* **Your task**
For this exercise, retype every record below exactly and keep the pictures out.

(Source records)
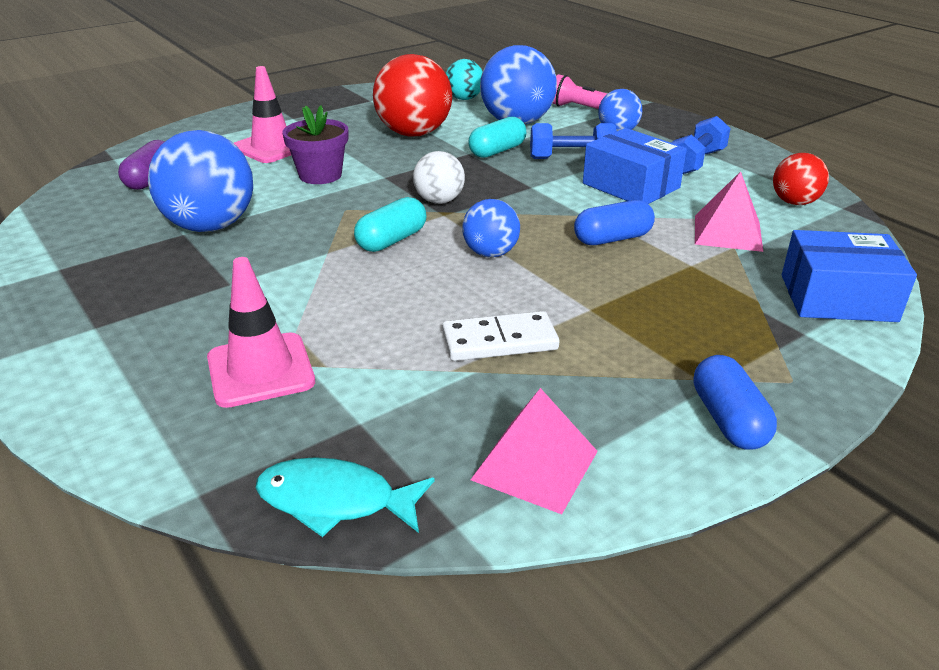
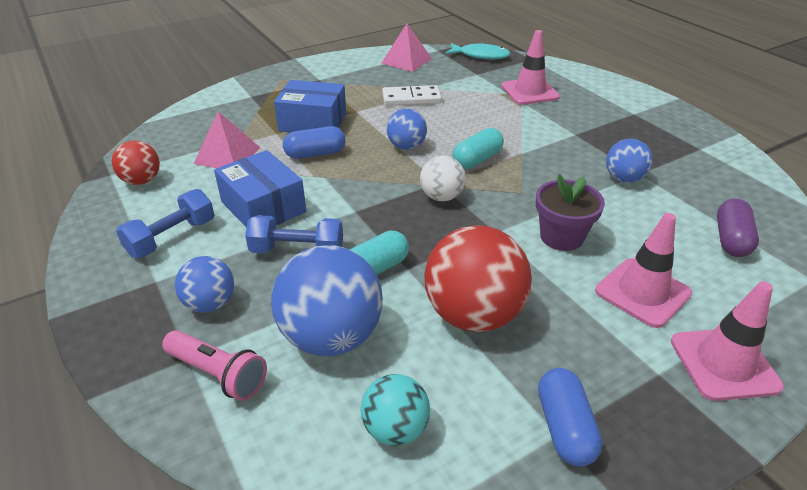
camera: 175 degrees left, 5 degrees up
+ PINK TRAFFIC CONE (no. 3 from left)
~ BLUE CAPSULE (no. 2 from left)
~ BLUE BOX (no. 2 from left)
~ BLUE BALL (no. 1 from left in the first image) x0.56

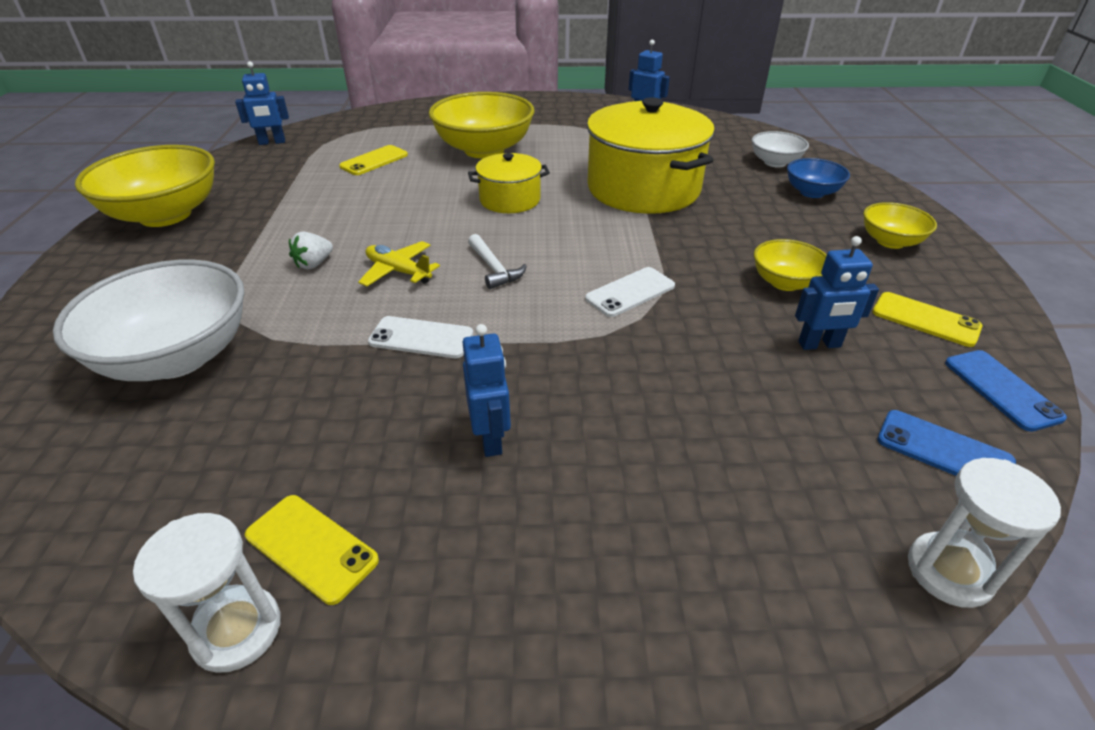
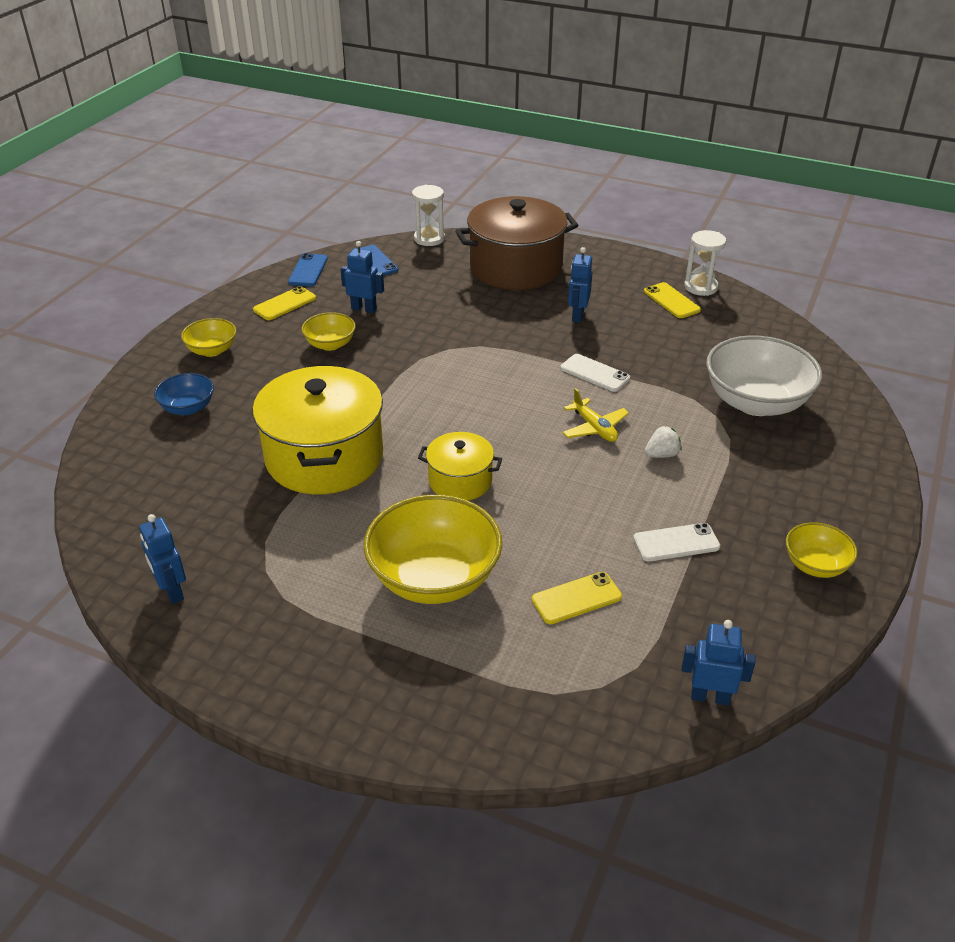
camera: 155 degrees left, 0 degrees up
- WHITE HAMMER
- WHITE BOWL (no. 2 from left)
+ BROWN POT
~ WHITE PHONE (no. 2 from left)
~ YELLOW PHONE (no. 3 from left in the first image) 75 degrees clockwise
~ YELLOW BOWL (no. 1 from left in the first image) x0.52

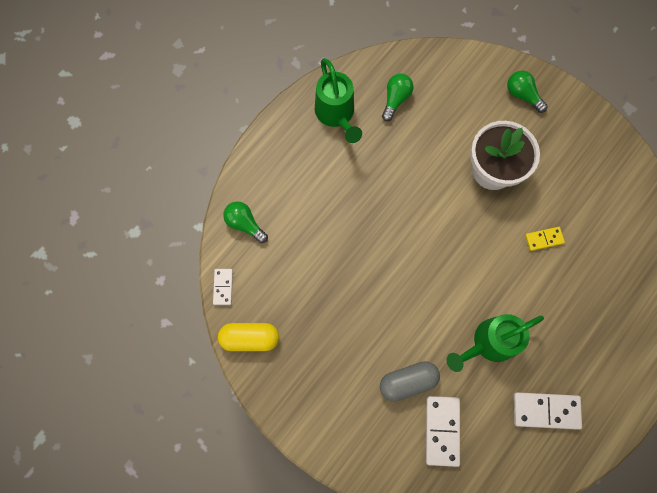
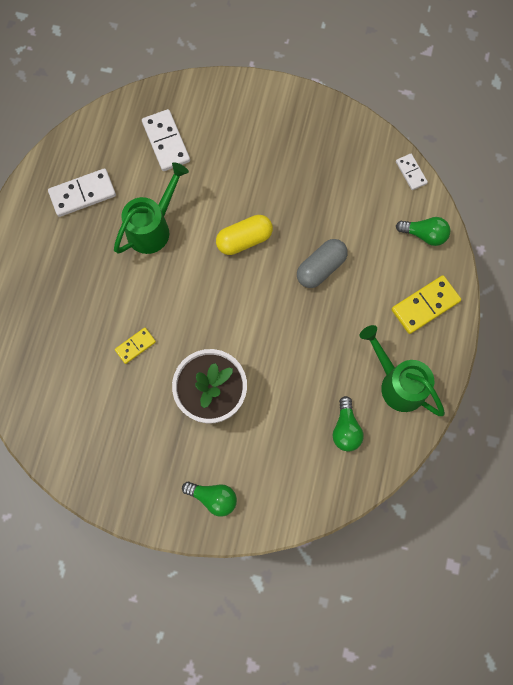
camera: 155 degrees right, 0 degrees up
+ YELLOW DOMINO (no. 2 from left)
~ YELLOW CAPSULE
~ GREY CAPSULE

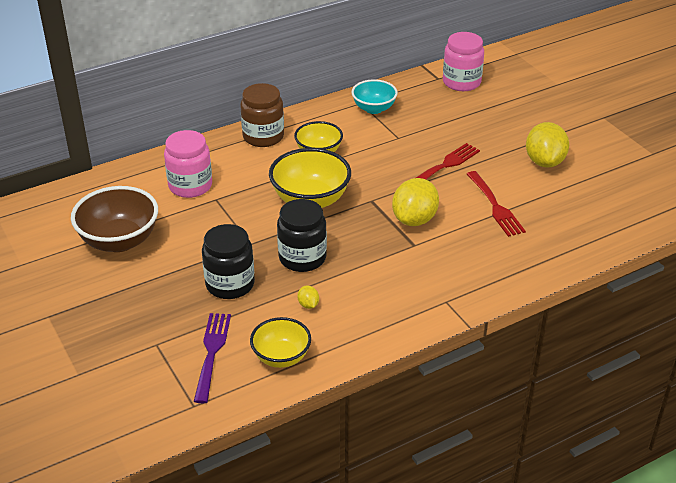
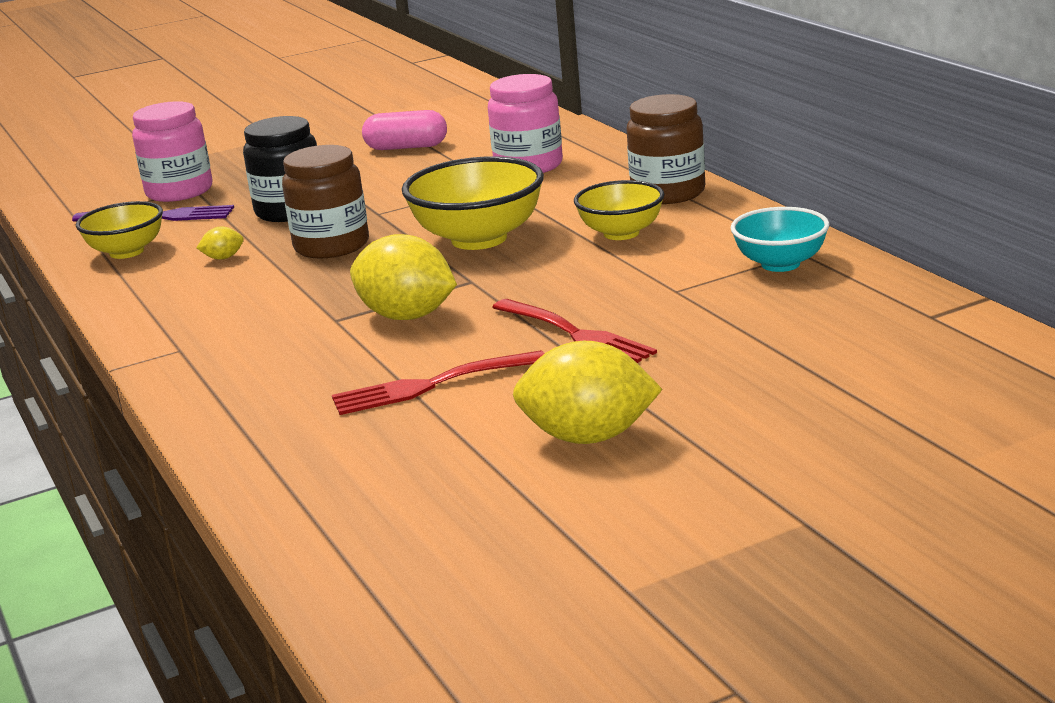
camera: 95 degrees right, 15 degrees down
~ PINK JAR (no. 2 from left in the first image) to PINK JAR (no. 1 from left)
~ BROWN BOWL to PINK CAPSULE
~ BLACK JAR (no. 2 from left) to BROWN JAR (no. 1 from left)

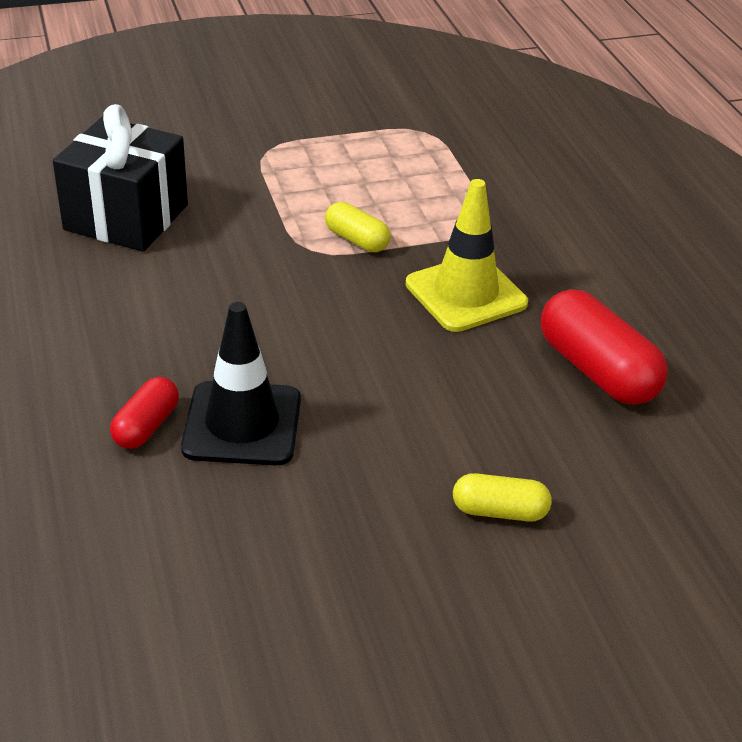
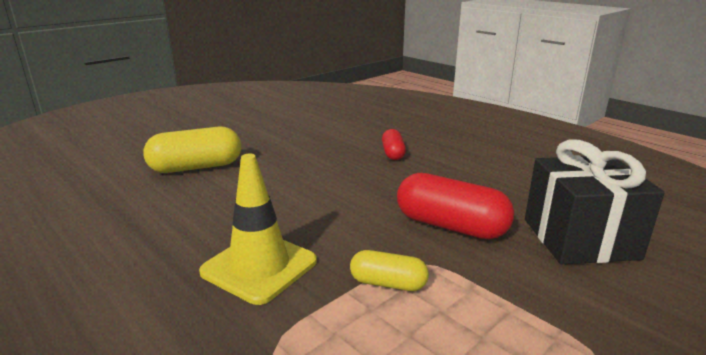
camera: 155 degrees right, 15 degrees down
- BLACK TRAFFIC CONE
~ RED CAPSULE (no. 2 from left)
~ YELLOW CAPSULE (no. 2 from left in the first image) x1.78

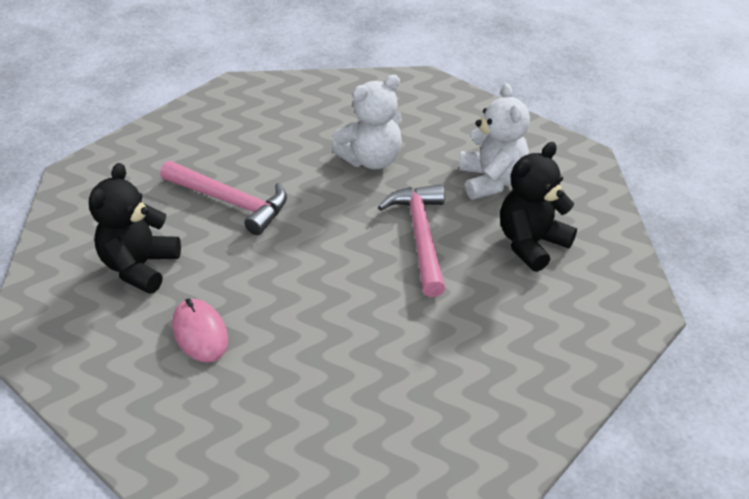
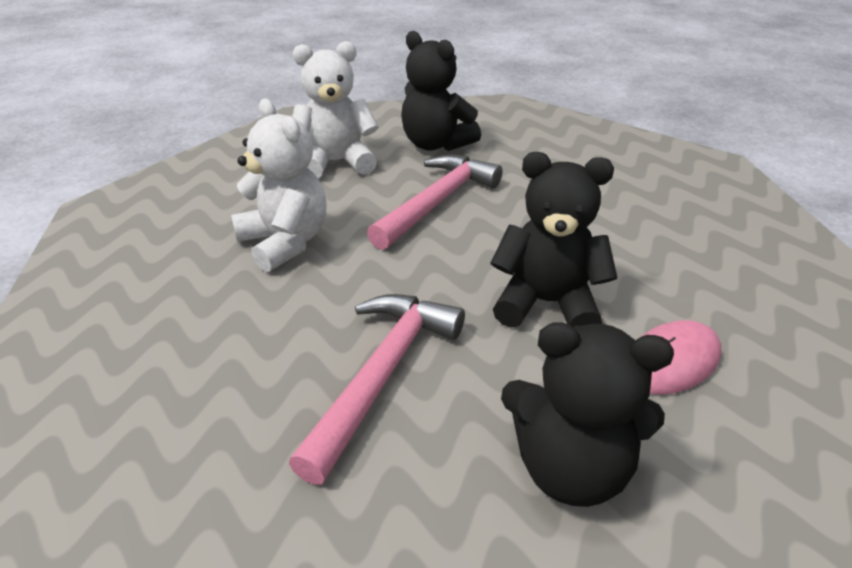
camera: 95 degrees left, 5 degrees down
+ BLACK TEDDY BEAR (no. 2 from left)
~ PINK HAMMER (no. 2 from left) 135 degrees clockwise

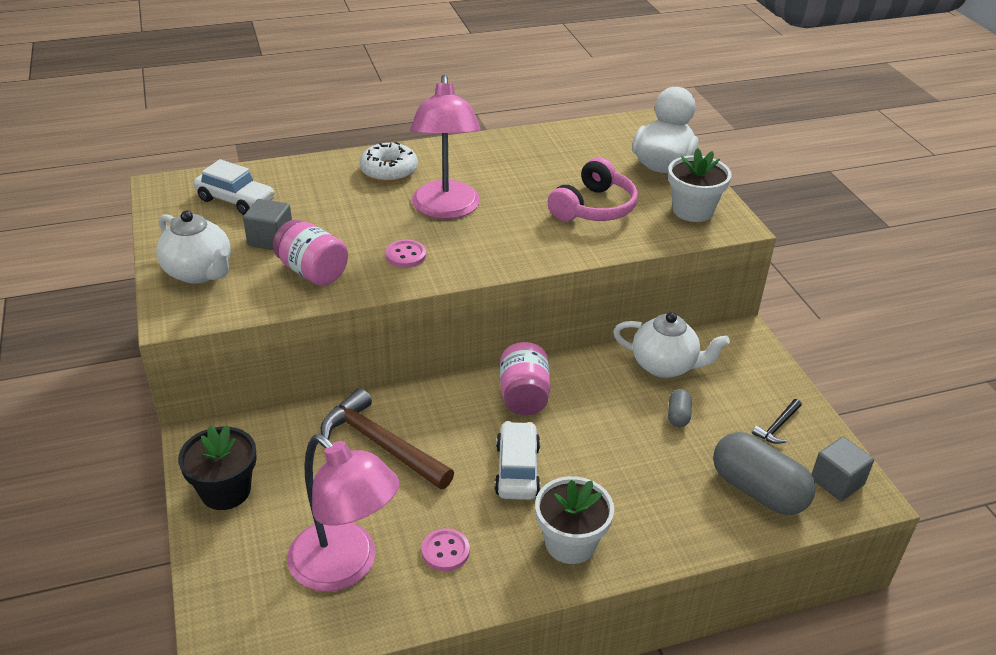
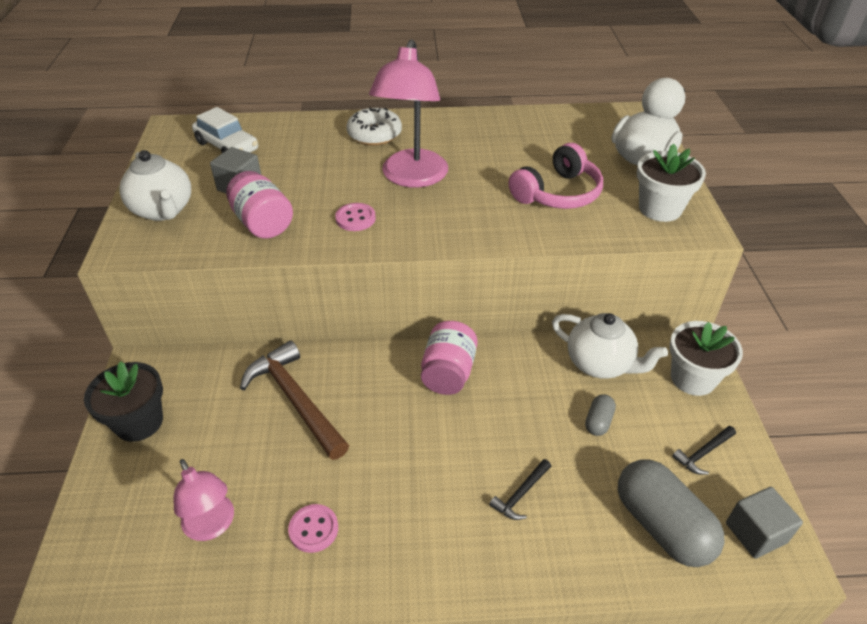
camera: 15 degrees right, 5 degrees up
- WHITE CAR (no. 2 from left)
+ BLACK HAMMER (no. 1 from left)
~ WHITE FLOWER POT (no. 1 from left in the first image) to WHITE FLOWER POT (no. 2 from left)
~ PINK LAMP (no. 1 from left) x0.59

* **Problem solution**
camera: 175 degrees left, 5 degrees up
+ PINK TRAFFIC CONE (no. 3 from left)
~ BLUE CAPSULE (no. 2 from left)
~ BLUE BOX (no. 2 from left)
~ BLUE BALL (no. 1 from left in the first image) x0.56

camera: 155 degrees left, 0 degrees up
- WHITE HAMMER
- WHITE BOWL (no. 2 from left)
+ BROWN POT
~ WHITE PHONE (no. 2 from left)
~ YELLOW PHONE (no. 3 from left in the first image) 75 degrees clockwise
~ YELLOW BOWL (no. 1 from left in the first image) x0.52

camera: 155 degrees right, 0 degrees up
+ YELLOW DOMINO (no. 2 from left)
~ YELLOW CAPSULE
~ GREY CAPSULE

camera: 95 degrees right, 15 degrees down
~ PINK JAR (no. 2 from left in the first image) to PINK JAR (no. 1 from left)
~ BROWN BOWL to PINK CAPSULE
~ BLACK JAR (no. 2 from left) to BROWN JAR (no. 1 from left)

camera: 155 degrees right, 15 degrees down
- BLACK TRAFFIC CONE
~ RED CAPSULE (no. 2 from left)
~ YELLOW CAPSULE (no. 2 from left in the first image) x1.78

camera: 95 degrees left, 5 degrees down
+ BLACK TEDDY BEAR (no. 2 from left)
~ PINK HAMMER (no. 2 from left) 135 degrees clockwise

camera: 15 degrees right, 5 degrees up
- WHITE CAR (no. 2 from left)
+ BLACK HAMMER (no. 1 from left)
~ WHITE FLOWER POT (no. 1 from left in the first image) to WHITE FLOWER POT (no. 2 from left)
~ PINK LAMP (no. 1 from left) x0.59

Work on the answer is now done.